(PROMPT): Copy the records below in full, keeping each word as it is but omitting the pictures.
BEGIN STUDY MATERIAL
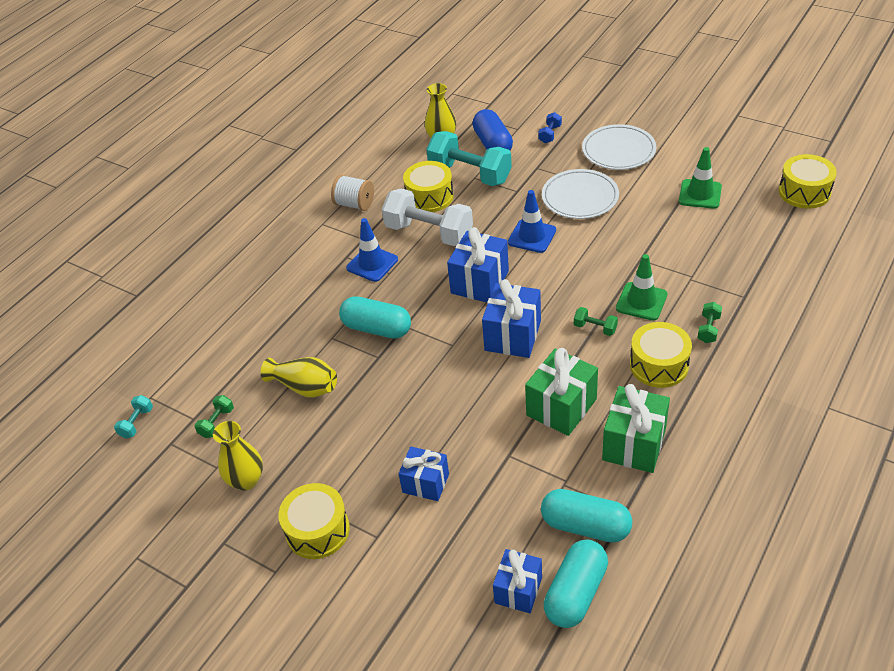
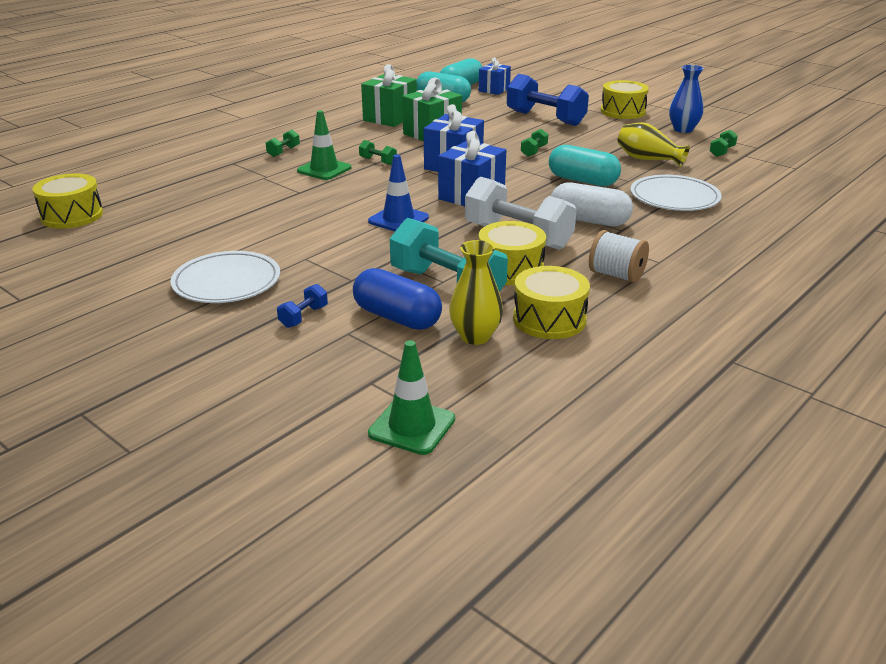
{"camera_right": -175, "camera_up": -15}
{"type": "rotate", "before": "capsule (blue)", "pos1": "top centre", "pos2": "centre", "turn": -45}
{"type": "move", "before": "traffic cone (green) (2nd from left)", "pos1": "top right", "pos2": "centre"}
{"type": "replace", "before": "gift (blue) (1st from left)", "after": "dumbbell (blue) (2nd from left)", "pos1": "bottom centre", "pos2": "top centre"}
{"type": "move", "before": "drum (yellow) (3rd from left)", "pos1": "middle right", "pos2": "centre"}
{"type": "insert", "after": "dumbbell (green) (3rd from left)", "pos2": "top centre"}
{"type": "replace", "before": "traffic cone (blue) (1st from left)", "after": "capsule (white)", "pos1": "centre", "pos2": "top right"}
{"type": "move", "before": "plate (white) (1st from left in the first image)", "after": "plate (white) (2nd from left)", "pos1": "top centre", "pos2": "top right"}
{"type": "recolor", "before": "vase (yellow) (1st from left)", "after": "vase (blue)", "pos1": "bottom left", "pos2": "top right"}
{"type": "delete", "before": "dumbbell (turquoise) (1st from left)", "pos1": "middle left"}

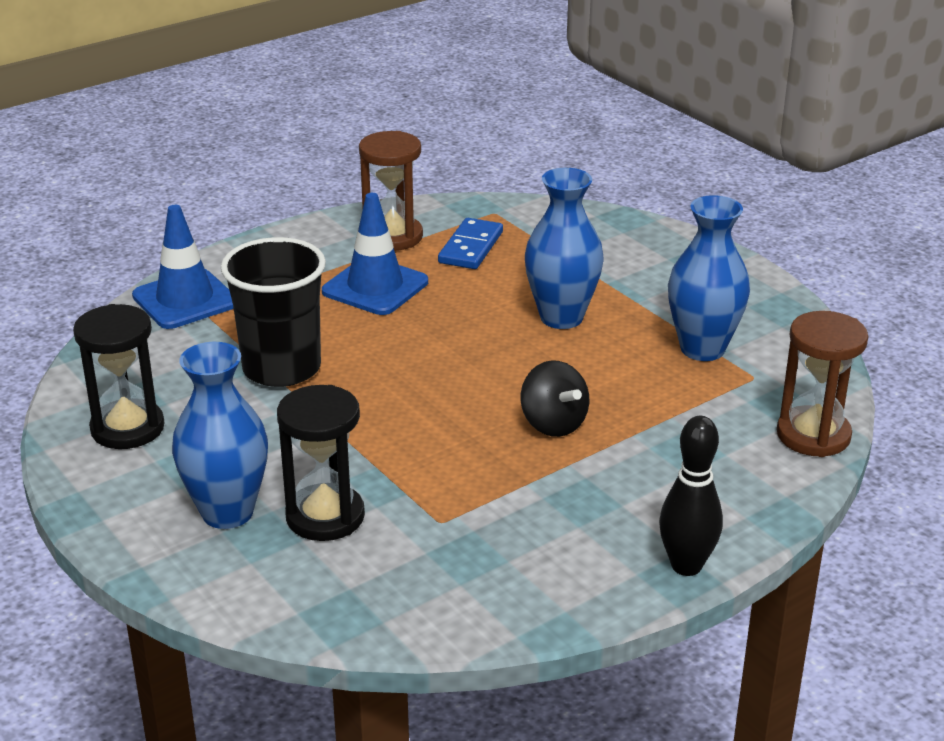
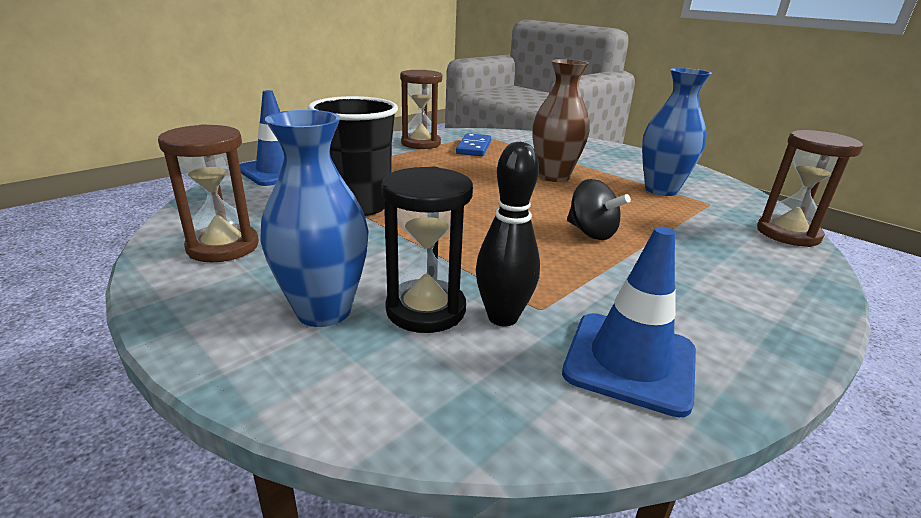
{"camera_right": -10, "camera_up": -5}
{"type": "recolor", "before": "hourglass (black) (1st from left)", "after": "hourglass (brown) (1st from left)", "pos1": "middle left", "pos2": "middle left"}
{"type": "move", "before": "bowling pin (black)", "pos1": "bottom right", "pos2": "centre"}
{"type": "recolor", "before": "vase (blue) (2nd from left)", "after": "vase (brown)", "pos1": "centre", "pos2": "top centre"}
{"type": "move", "before": "traffic cone (blue) (2nd from left)", "pos1": "centre", "pos2": "middle right"}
END STUDY MATERIAL
(TASK SOLUTION):
{"camera_right": -175, "camera_up": -15}
{"type": "rotate", "before": "capsule (blue)", "pos1": "top centre", "pos2": "centre", "turn": -45}
{"type": "move", "before": "traffic cone (green) (2nd from left)", "pos1": "top right", "pos2": "centre"}
{"type": "replace", "before": "gift (blue) (1st from left)", "after": "dumbbell (blue) (2nd from left)", "pos1": "bottom centre", "pos2": "top centre"}
{"type": "move", "before": "drum (yellow) (3rd from left)", "pos1": "middle right", "pos2": "centre"}
{"type": "insert", "after": "dumbbell (green) (3rd from left)", "pos2": "top centre"}
{"type": "replace", "before": "traffic cone (blue) (1st from left)", "after": "capsule (white)", "pos1": "centre", "pos2": "top right"}
{"type": "move", "before": "plate (white) (1st from left in the first image)", "after": "plate (white) (2nd from left)", "pos1": "top centre", "pos2": "top right"}
{"type": "recolor", "before": "vase (yellow) (1st from left)", "after": "vase (blue)", "pos1": "bottom left", "pos2": "top right"}
{"type": "delete", "before": "dumbbell (turquoise) (1st from left)", "pos1": "middle left"}

{"camera_right": -10, "camera_up": -5}
{"type": "recolor", "before": "hourglass (black) (1st from left)", "after": "hourglass (brown) (1st from left)", "pos1": "middle left", "pos2": "middle left"}
{"type": "move", "before": "bowling pin (black)", "pos1": "bottom right", "pos2": "centre"}
{"type": "recolor", "before": "vase (blue) (2nd from left)", "after": "vase (brown)", "pos1": "centre", "pos2": "top centre"}
{"type": "move", "before": "traffic cone (blue) (2nd from left)", "pos1": "centre", "pos2": "middle right"}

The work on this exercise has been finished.